### Data records
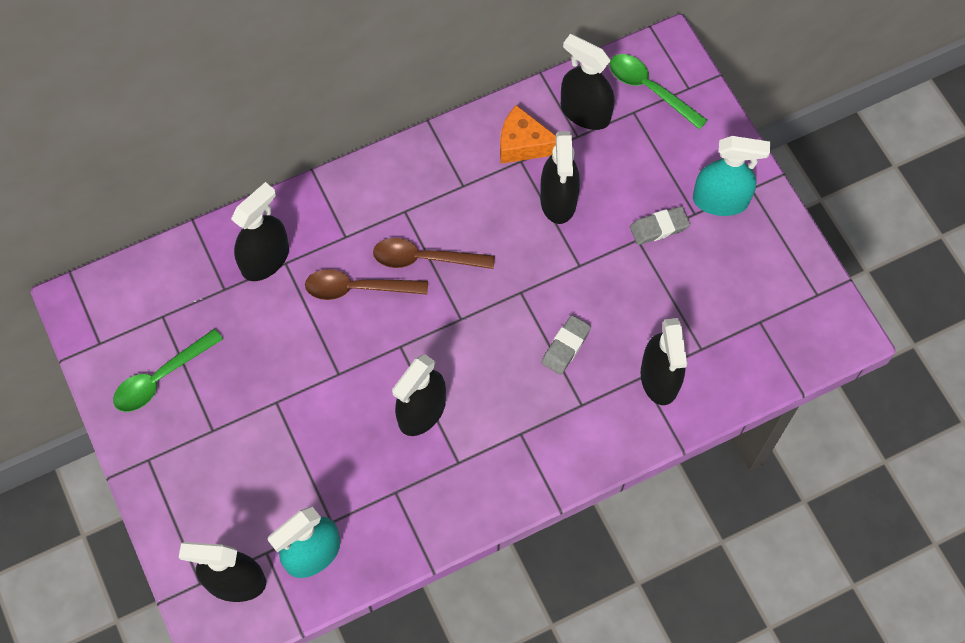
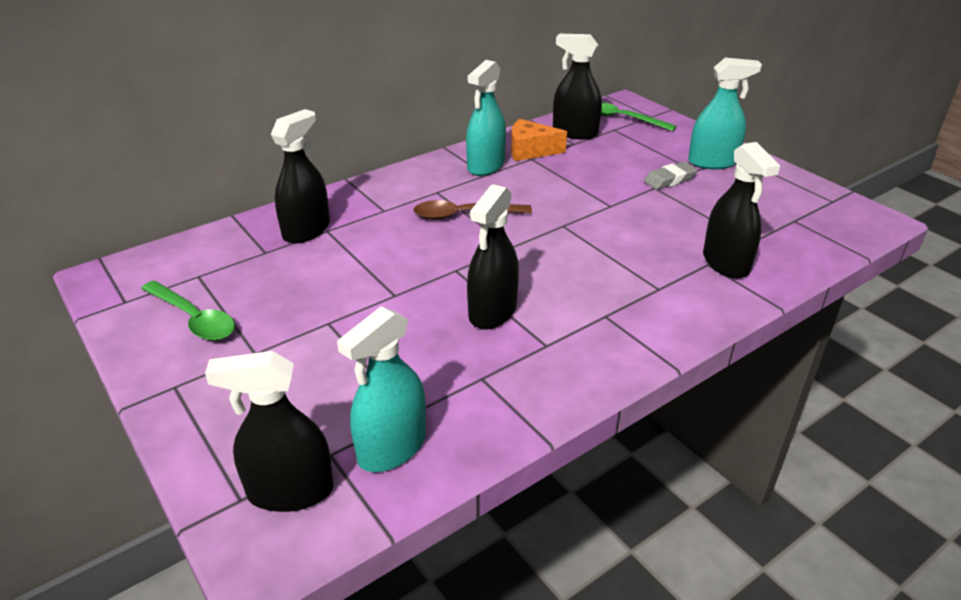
camera: 10 degrees left, 30 degrees down
green spoon [113,328,223,412] -> green spoon turned 90 degrees counterclockwise [141,281,235,341]
brown spoon [305,269,428,300] -> none
black spray bottle [540,131,580,224] -> none
grey eraser [541,315,591,375] -> none
none -> turquoise spray bottle [466,60,506,176]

### Exercise objective
Print the material in full and exactly; the pictures must not be printed.

### Output
camera: 10 degrees left, 30 degrees down
green spoon [113,328,223,412] -> green spoon turned 90 degrees counterclockwise [141,281,235,341]
brown spoon [305,269,428,300] -> none
black spray bottle [540,131,580,224] -> none
grey eraser [541,315,591,375] -> none
none -> turquoise spray bottle [466,60,506,176]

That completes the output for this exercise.